**Work request:** After locating the line with "pink ball: 2 -> 5" in the entries below, output it and each following line up to and including the line with "green pencil: 1 -> 0", exactly and without pictures.

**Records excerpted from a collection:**
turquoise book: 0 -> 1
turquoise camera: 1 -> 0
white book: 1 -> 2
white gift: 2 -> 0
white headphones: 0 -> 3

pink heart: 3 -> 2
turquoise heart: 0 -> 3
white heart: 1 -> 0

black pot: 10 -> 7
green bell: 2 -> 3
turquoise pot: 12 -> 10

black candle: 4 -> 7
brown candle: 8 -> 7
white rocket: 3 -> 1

---

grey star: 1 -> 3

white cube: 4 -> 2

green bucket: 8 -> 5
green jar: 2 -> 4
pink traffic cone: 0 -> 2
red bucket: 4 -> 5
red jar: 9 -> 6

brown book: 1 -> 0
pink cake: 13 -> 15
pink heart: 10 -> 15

--

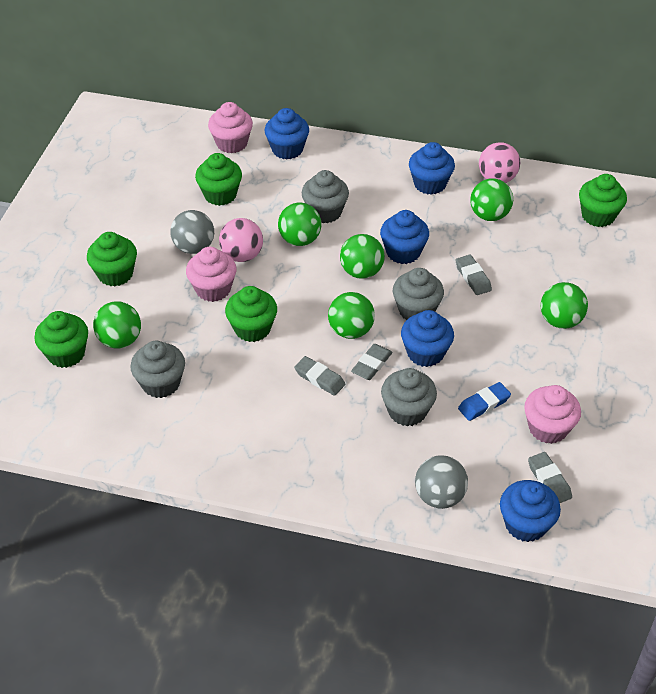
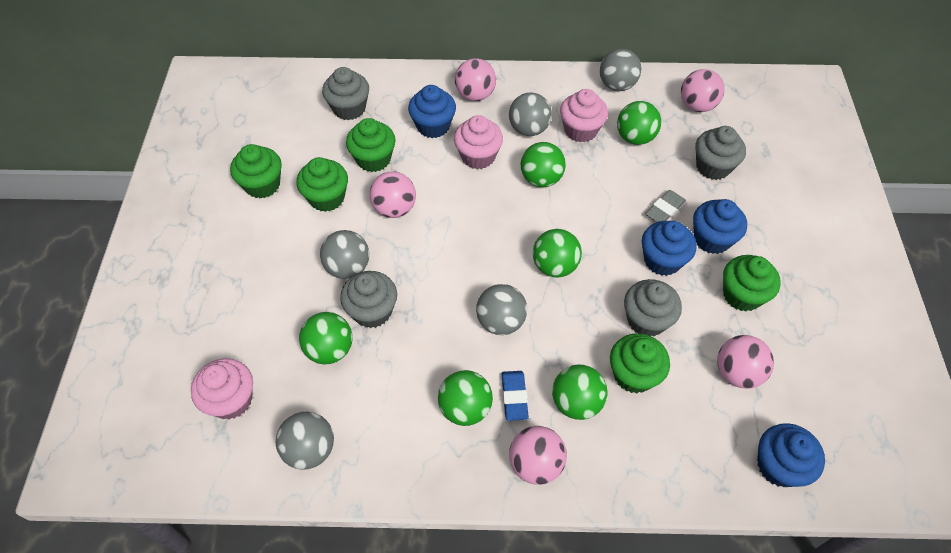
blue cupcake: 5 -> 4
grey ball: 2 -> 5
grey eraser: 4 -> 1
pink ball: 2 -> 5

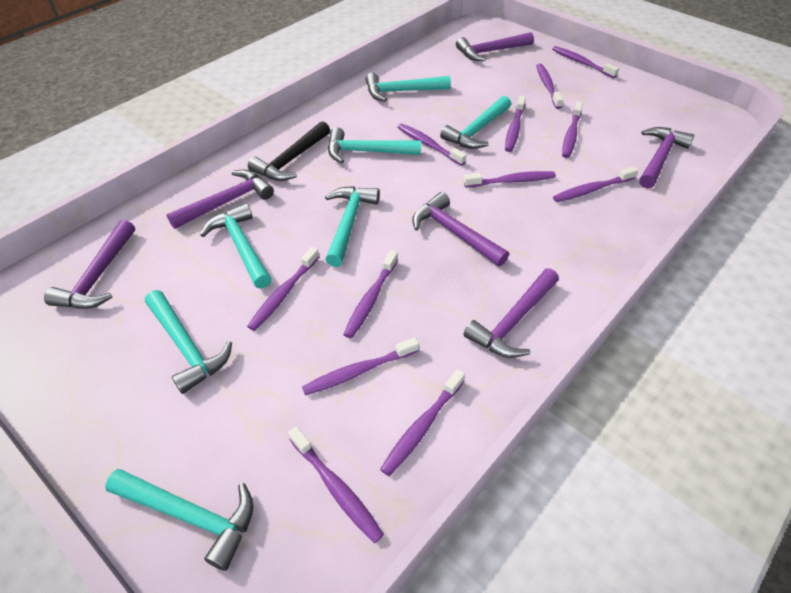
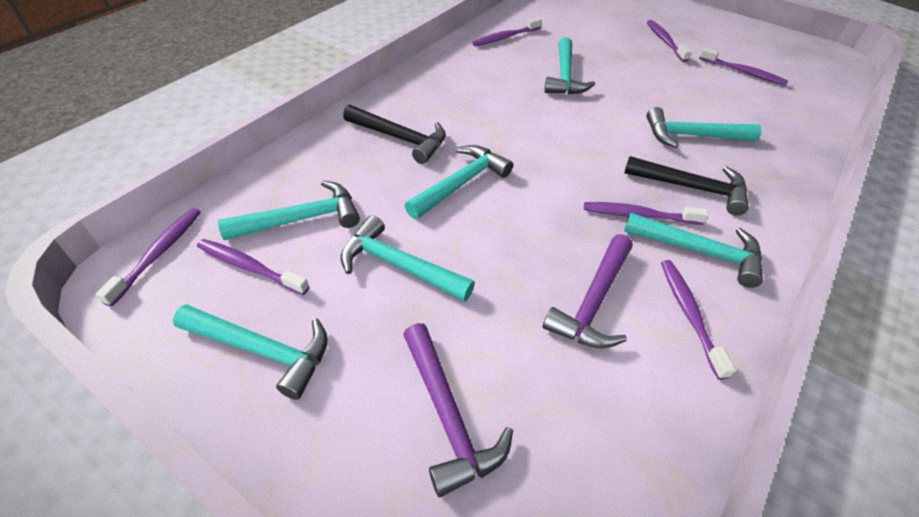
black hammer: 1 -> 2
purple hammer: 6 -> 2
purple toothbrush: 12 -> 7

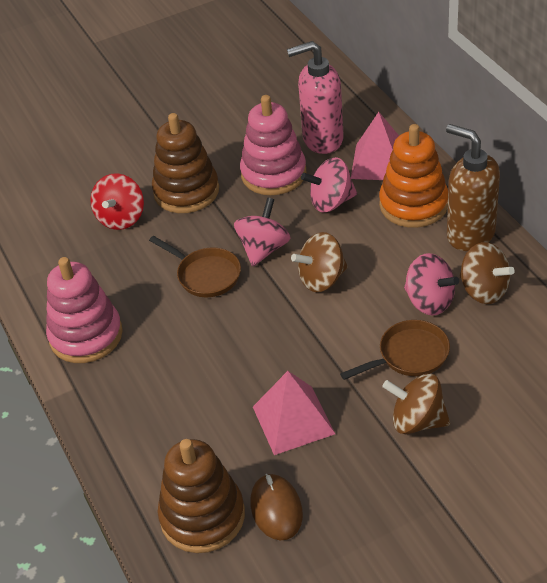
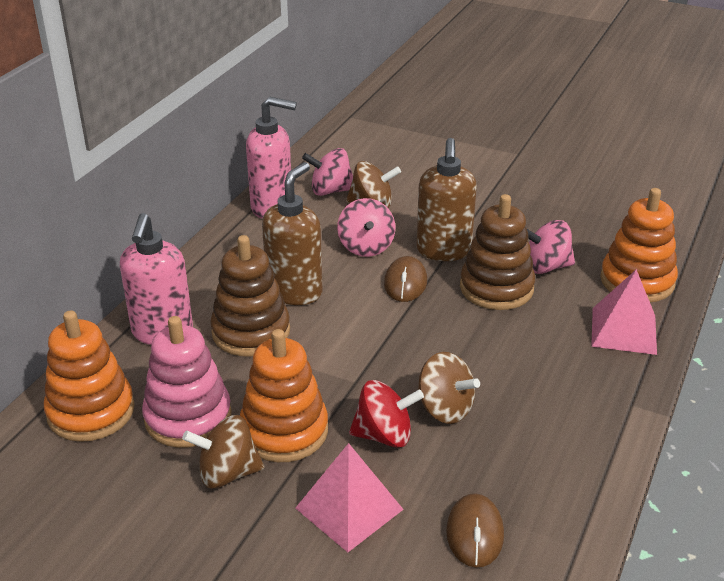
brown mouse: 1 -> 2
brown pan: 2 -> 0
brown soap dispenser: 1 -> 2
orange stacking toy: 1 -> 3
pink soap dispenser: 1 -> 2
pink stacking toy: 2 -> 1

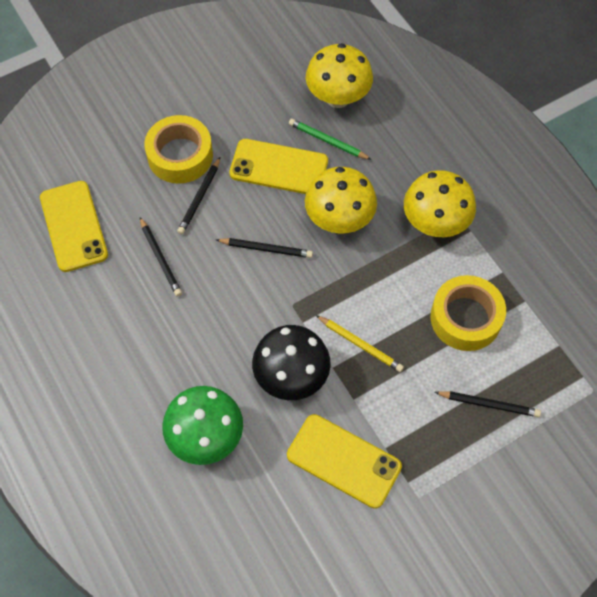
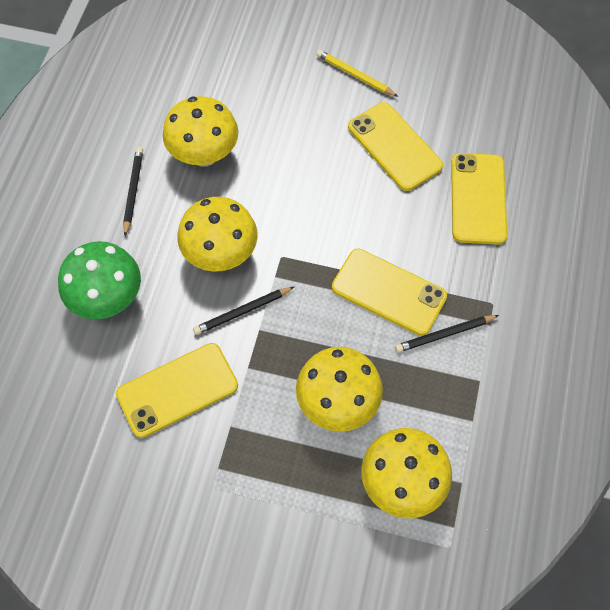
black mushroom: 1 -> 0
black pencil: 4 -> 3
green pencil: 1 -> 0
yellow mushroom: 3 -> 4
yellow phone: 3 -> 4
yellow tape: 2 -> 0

**Answer space:**
pink ball: 2 -> 5

black hammer: 1 -> 2
purple hammer: 6 -> 2
purple toothbrush: 12 -> 7

brown mouse: 1 -> 2
brown pan: 2 -> 0
brown soap dispenser: 1 -> 2
orange stacking toy: 1 -> 3
pink soap dispenser: 1 -> 2
pink stacking toy: 2 -> 1

black mushroom: 1 -> 0
black pencil: 4 -> 3
green pencil: 1 -> 0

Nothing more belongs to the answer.